Retype, without pictures, the line holding "SCALE2 pin SCK: RX -> D5" and each line below it through the final line.

○ ○ ○ ○ ○

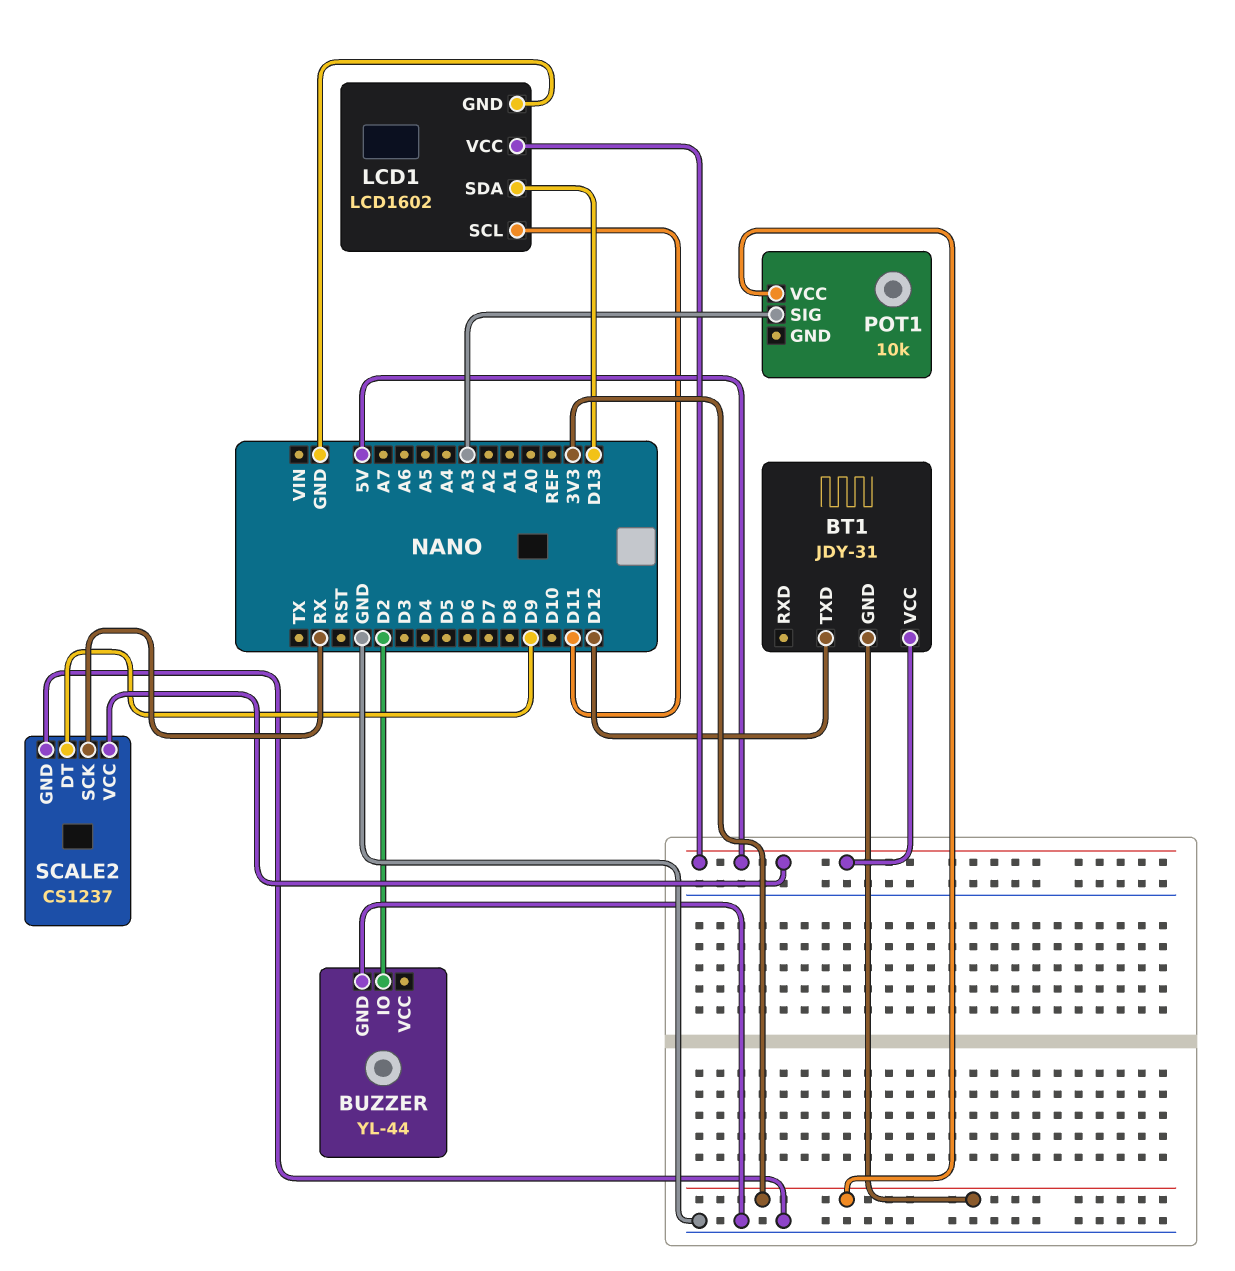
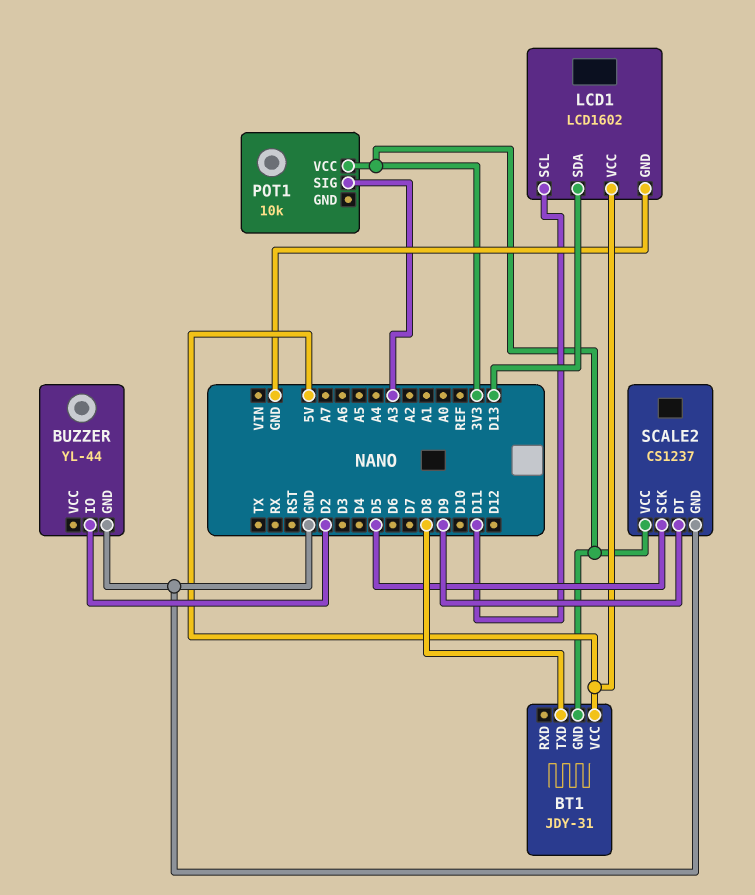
BT1 pin TXD: D12 -> D8
SCALE2 pin SCK: RX -> D5
SCALE2 pin VCC: 5V -> 3V3

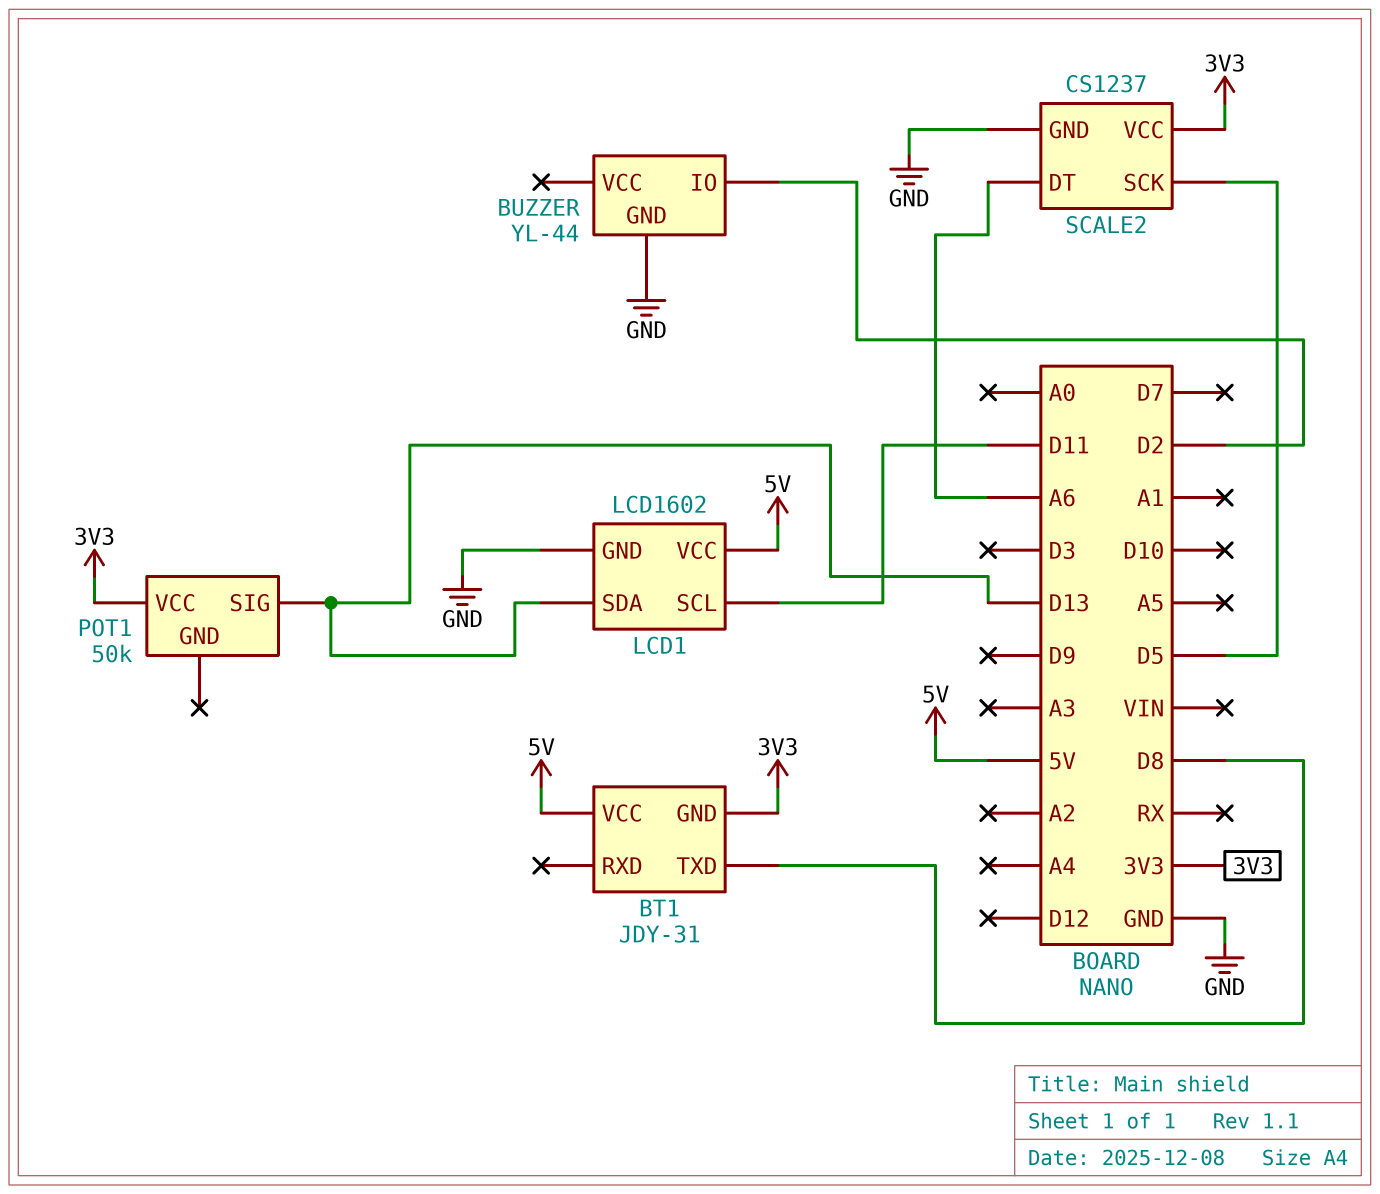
POT1: 10k -> 50k
POT1 pin SIG: A3 -> D13
SCALE2 pin DT: D9 -> A6

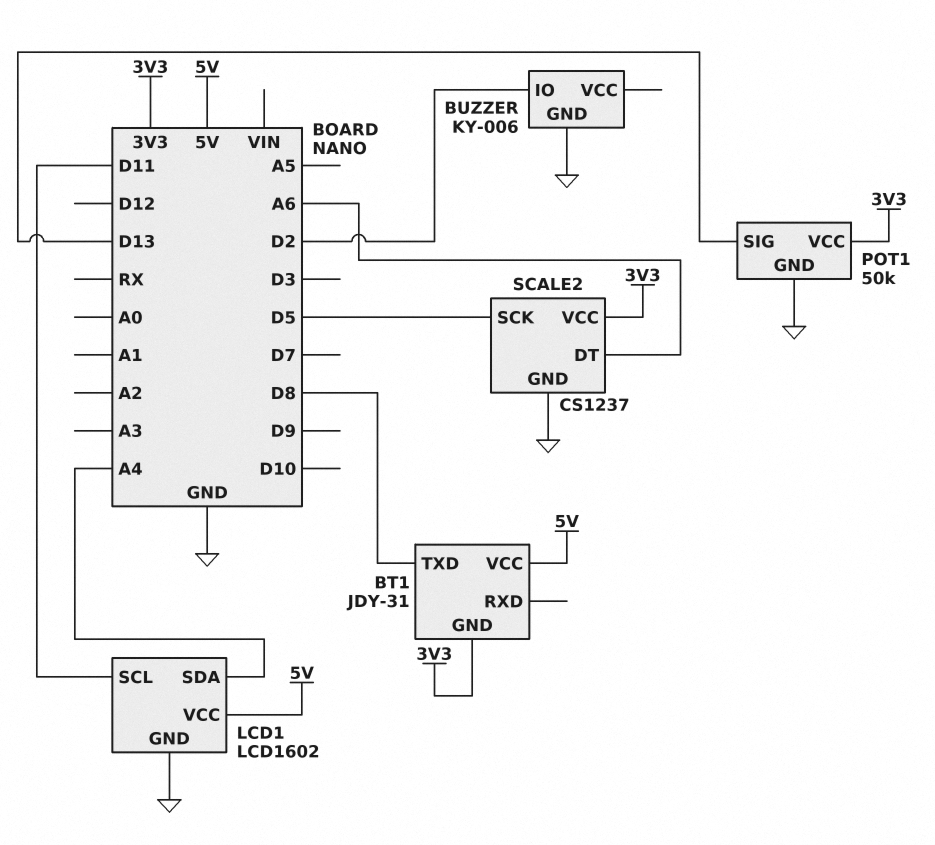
BUZZER: YL-44 -> KY-006
LCD1 pin SDA: D13 -> A4
POT1 pin GND: none -> GND

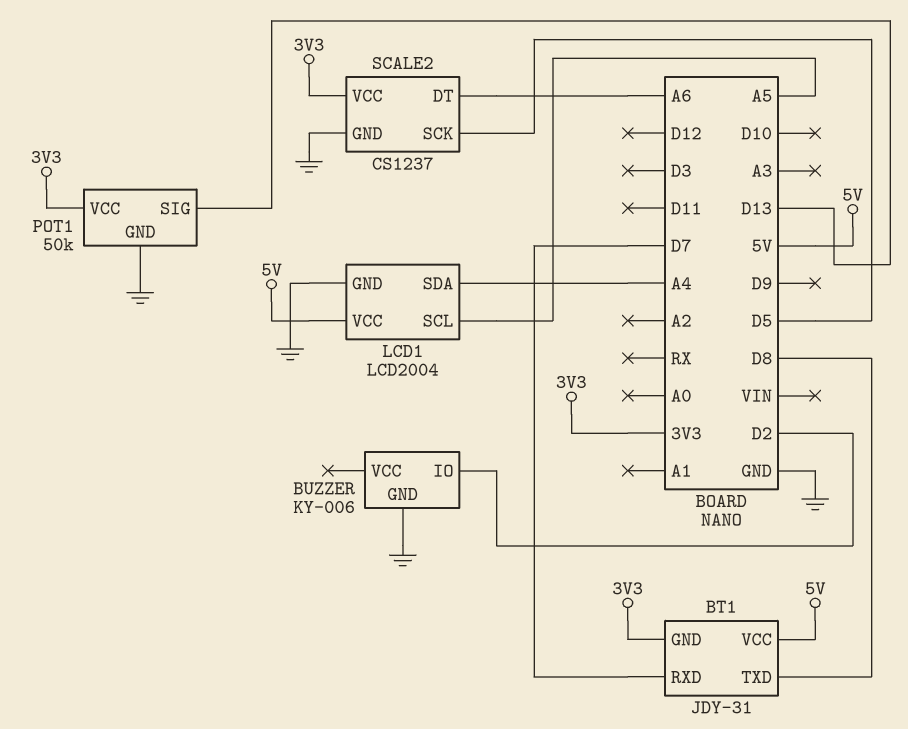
BT1 pin RXD: none -> D7
LCD1: LCD1602 -> LCD2004
LCD1 pin SCL: D11 -> A5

○ ○ ○ ○ ○

» Solution for this problem:
SCALE2 pin SCK: RX -> D5
SCALE2 pin VCC: 5V -> 3V3

POT1: 10k -> 50k
POT1 pin SIG: A3 -> D13
SCALE2 pin DT: D9 -> A6

BUZZER: YL-44 -> KY-006
LCD1 pin SDA: D13 -> A4
POT1 pin GND: none -> GND

BT1 pin RXD: none -> D7
LCD1: LCD1602 -> LCD2004
LCD1 pin SCL: D11 -> A5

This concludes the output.